>>>>
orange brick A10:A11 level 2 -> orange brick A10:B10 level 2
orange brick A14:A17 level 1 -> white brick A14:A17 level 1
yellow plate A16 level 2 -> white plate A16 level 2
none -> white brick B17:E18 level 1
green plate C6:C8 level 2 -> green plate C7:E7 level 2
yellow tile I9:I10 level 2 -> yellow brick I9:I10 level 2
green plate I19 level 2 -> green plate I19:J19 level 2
<<<<
>>>>
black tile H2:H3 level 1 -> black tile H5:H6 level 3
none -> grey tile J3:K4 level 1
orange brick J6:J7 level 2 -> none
<<<<
>>>>
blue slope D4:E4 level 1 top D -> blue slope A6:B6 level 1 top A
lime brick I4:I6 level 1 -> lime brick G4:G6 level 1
<<<<
In the listing above, locate the line containing "orange brick A10:A11" and the line containing "none -> white brick B17:E18 level 1". Transcribe those two lines and everything between them, exactly as written.

## [TASK RESPONSE]
orange brick A10:A11 level 2 -> orange brick A10:B10 level 2
orange brick A14:A17 level 1 -> white brick A14:A17 level 1
yellow plate A16 level 2 -> white plate A16 level 2
none -> white brick B17:E18 level 1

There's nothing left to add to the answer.